Set task - List every line of the entries below that contains the string "text".

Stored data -
↓

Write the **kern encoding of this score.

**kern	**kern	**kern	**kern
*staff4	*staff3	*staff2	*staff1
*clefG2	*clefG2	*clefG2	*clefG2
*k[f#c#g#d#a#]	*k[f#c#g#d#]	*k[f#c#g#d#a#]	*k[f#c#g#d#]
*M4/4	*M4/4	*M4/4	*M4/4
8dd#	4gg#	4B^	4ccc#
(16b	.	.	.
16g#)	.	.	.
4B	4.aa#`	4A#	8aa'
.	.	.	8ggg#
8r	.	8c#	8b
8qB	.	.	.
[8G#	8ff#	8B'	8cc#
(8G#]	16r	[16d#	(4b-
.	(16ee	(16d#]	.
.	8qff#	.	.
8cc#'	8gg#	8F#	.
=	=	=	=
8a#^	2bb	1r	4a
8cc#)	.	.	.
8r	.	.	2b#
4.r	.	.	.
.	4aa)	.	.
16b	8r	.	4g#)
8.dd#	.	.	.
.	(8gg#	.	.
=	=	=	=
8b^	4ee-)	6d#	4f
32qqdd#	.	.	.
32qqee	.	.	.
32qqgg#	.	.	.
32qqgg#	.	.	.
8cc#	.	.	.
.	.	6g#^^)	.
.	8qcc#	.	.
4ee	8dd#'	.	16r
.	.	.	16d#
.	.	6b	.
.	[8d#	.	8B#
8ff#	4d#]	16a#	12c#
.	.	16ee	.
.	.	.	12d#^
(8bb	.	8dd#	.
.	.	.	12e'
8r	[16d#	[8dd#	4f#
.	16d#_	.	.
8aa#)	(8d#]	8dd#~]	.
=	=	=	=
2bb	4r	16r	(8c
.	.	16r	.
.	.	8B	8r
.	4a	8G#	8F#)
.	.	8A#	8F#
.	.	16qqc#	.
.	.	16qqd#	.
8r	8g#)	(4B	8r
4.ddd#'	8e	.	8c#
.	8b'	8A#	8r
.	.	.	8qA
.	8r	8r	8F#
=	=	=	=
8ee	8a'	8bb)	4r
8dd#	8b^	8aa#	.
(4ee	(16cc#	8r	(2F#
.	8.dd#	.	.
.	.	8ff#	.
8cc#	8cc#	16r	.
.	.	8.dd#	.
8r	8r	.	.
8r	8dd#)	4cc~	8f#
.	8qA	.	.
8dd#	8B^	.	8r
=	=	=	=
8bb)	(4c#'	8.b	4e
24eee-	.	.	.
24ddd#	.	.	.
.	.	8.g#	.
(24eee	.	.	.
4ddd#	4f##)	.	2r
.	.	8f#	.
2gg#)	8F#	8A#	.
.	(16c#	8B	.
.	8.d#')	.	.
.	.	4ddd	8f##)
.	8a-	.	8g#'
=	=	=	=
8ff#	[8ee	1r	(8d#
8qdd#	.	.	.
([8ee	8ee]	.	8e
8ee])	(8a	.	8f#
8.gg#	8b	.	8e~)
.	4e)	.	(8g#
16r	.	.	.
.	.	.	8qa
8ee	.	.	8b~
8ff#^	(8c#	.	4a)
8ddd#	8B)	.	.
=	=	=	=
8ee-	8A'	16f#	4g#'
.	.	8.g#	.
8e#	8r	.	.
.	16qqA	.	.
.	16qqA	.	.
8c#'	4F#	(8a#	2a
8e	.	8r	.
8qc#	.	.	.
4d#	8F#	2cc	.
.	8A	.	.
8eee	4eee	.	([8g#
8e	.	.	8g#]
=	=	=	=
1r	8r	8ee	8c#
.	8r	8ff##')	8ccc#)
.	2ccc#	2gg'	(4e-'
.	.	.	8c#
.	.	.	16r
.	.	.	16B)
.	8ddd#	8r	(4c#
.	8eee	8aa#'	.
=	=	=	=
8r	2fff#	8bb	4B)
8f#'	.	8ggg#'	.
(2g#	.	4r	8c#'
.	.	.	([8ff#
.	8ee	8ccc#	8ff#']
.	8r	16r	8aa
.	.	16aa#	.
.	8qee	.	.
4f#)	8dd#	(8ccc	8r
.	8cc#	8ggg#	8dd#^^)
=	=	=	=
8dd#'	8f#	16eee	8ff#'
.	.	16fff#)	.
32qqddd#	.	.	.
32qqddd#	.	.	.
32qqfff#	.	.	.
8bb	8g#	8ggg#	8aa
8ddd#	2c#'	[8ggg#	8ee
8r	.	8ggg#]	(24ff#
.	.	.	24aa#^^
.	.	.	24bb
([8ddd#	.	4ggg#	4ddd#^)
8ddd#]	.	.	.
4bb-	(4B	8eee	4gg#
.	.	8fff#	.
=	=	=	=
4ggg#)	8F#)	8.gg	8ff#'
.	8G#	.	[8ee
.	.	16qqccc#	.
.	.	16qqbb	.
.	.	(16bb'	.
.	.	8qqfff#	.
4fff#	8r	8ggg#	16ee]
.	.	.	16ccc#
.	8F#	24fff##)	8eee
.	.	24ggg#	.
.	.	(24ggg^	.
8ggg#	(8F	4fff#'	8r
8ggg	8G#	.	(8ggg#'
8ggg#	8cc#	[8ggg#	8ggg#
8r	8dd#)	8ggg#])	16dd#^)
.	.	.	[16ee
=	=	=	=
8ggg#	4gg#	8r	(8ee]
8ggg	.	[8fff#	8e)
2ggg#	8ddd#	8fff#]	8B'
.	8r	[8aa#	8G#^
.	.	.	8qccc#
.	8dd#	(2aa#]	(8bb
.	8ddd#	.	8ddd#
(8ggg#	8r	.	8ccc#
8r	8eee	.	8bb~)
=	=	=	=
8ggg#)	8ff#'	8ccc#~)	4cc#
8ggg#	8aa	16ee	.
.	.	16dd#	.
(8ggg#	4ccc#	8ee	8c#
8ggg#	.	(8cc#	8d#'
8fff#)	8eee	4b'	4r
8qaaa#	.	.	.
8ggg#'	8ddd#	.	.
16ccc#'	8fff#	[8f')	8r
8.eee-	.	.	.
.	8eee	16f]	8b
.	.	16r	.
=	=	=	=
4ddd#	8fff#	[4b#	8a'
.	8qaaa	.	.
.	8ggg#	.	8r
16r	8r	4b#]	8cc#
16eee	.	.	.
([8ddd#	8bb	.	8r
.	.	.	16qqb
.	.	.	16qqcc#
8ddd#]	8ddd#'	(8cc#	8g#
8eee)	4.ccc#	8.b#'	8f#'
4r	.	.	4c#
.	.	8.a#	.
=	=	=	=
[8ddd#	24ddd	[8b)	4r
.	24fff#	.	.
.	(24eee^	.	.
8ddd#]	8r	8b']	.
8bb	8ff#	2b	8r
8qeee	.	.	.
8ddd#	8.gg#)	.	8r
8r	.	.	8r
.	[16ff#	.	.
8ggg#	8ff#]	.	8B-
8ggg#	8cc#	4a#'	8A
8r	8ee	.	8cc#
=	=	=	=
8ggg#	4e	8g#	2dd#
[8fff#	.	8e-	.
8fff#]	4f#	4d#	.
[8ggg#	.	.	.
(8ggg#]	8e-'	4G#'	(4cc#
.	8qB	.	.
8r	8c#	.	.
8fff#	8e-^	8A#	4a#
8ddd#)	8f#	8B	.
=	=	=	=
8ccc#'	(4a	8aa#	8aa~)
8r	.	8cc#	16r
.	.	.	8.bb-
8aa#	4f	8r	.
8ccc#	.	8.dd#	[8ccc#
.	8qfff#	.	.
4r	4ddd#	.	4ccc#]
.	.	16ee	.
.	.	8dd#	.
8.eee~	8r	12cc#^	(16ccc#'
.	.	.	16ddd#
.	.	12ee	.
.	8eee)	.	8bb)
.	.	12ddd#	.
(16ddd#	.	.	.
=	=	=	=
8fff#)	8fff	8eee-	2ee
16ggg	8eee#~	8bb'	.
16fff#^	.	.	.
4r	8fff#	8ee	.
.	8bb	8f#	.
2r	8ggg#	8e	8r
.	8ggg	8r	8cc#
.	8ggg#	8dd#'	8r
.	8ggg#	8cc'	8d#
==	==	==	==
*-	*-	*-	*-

↑
↓

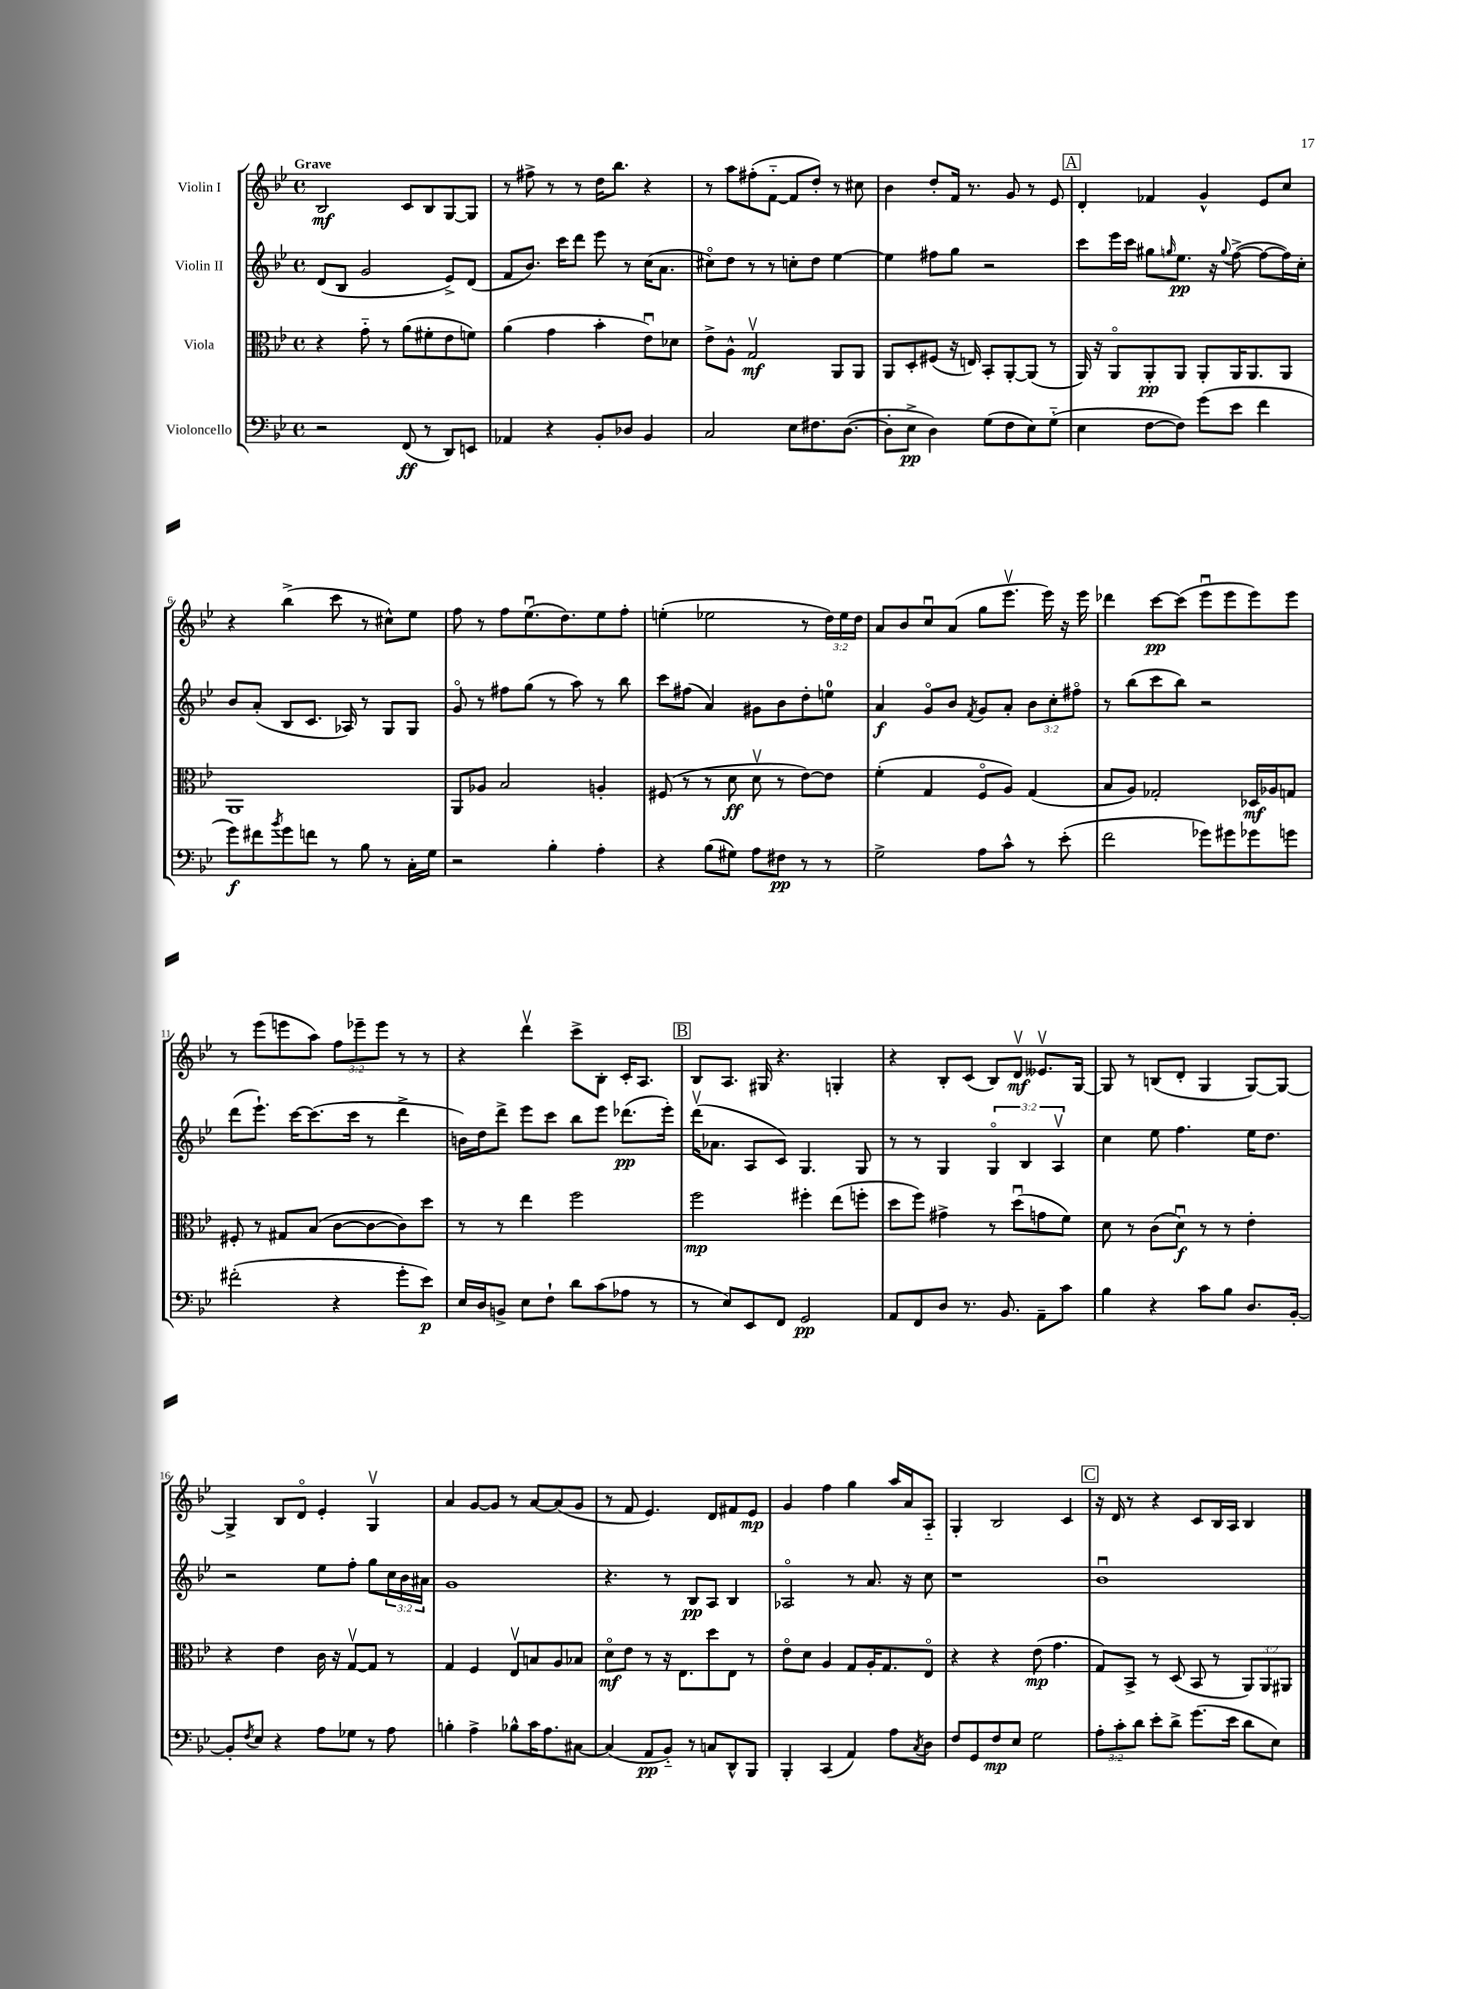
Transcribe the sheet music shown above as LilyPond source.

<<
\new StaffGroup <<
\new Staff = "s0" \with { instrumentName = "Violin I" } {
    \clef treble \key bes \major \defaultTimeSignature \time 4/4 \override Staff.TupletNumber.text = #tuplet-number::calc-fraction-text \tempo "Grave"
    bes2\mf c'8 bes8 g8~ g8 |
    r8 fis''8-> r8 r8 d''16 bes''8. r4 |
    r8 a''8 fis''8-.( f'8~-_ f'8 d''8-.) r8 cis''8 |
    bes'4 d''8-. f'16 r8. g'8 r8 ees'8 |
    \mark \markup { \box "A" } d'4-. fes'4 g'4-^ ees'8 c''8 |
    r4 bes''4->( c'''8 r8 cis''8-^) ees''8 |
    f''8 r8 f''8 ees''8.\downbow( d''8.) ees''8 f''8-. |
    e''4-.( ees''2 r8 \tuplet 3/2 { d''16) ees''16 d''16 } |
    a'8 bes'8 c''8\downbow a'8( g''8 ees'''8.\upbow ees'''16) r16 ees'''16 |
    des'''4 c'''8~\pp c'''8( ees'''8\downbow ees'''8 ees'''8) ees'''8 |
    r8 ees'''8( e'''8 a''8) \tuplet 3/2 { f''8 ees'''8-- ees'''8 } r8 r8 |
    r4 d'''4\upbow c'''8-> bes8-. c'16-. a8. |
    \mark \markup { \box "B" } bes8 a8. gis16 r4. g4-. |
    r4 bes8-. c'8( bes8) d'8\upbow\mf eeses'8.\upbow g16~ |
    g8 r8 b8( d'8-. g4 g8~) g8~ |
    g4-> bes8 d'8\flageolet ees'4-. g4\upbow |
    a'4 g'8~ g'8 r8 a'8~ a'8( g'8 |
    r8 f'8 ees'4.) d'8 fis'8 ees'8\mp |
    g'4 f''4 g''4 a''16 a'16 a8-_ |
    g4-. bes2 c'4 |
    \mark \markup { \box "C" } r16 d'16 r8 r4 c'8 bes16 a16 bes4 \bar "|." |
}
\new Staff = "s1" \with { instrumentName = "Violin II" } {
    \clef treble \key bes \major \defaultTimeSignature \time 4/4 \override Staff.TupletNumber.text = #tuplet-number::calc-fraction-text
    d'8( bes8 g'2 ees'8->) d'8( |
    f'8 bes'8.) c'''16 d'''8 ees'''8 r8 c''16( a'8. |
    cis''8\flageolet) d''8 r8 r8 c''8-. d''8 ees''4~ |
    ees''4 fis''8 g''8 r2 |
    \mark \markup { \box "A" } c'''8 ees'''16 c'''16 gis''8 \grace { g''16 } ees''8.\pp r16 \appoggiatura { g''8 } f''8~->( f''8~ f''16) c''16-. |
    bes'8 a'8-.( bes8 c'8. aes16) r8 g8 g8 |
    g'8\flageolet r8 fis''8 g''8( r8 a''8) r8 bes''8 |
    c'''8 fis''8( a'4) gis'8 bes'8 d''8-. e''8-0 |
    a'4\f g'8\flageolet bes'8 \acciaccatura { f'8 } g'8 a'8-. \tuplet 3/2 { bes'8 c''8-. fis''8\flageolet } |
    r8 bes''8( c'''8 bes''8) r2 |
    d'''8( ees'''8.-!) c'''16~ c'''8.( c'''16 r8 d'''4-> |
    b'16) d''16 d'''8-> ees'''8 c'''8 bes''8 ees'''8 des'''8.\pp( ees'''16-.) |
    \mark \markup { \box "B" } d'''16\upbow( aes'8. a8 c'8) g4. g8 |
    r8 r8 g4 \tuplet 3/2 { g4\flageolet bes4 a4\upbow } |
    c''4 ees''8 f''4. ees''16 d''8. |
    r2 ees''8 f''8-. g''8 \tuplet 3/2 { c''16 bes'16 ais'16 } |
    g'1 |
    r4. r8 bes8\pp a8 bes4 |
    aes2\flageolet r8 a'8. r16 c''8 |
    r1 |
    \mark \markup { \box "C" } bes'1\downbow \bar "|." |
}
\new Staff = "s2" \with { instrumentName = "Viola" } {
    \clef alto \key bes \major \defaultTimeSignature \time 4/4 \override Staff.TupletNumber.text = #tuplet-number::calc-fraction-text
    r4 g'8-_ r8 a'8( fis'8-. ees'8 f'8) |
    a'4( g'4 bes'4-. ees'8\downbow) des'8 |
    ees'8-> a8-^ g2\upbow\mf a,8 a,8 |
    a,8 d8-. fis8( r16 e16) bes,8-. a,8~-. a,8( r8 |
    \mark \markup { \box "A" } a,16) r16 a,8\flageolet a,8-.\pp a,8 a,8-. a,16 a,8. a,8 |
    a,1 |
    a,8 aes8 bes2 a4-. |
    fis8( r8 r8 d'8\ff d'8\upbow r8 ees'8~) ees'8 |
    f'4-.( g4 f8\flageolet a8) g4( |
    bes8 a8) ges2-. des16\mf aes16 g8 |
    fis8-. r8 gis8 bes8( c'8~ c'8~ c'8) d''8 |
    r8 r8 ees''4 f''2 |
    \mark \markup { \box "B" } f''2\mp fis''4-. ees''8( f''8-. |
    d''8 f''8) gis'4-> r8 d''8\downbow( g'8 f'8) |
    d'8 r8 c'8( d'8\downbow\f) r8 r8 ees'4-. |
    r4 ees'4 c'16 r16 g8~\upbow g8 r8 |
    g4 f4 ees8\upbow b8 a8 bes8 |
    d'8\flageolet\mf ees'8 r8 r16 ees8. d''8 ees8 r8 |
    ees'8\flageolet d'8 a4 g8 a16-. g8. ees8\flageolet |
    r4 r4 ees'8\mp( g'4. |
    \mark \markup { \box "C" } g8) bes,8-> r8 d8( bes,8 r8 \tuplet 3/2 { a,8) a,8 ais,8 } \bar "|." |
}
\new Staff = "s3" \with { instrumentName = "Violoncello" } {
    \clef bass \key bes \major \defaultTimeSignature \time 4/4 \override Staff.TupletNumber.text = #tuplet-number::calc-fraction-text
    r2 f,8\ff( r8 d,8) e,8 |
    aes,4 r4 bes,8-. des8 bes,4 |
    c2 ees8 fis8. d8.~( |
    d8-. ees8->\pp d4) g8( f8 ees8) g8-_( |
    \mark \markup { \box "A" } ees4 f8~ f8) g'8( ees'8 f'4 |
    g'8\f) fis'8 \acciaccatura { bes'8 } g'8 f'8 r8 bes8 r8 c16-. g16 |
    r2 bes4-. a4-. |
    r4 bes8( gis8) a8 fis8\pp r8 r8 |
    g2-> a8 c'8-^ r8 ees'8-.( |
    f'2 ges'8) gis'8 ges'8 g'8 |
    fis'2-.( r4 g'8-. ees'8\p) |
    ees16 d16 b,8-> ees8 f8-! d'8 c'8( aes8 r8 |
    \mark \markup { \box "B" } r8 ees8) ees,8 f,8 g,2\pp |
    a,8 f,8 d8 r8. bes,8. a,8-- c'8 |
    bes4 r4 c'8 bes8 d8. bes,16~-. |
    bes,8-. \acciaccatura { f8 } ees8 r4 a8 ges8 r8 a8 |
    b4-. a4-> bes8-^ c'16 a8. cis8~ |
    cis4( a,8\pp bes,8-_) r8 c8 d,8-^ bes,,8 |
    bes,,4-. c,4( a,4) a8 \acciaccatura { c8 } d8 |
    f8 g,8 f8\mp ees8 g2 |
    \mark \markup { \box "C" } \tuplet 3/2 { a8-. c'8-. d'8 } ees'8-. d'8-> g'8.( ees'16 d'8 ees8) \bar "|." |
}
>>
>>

↑

Written reply -
    \clef treble \key bes \major \defaultTimeSignature \time 4/4 \override Staff.TupletNumber.text = #tuplet-number::calc-fraction-text \tempo "Grave"
    \clef treble \key bes \major \defaultTimeSignature \time 4/4 \override Staff.TupletNumber.text = #tuplet-number::calc-fraction-text
    \clef alto \key bes \major \defaultTimeSignature \time 4/4 \override Staff.TupletNumber.text = #tuplet-number::calc-fraction-text
    \clef bass \key bes \major \defaultTimeSignature \time 4/4 \override Staff.TupletNumber.text = #tuplet-number::calc-fraction-text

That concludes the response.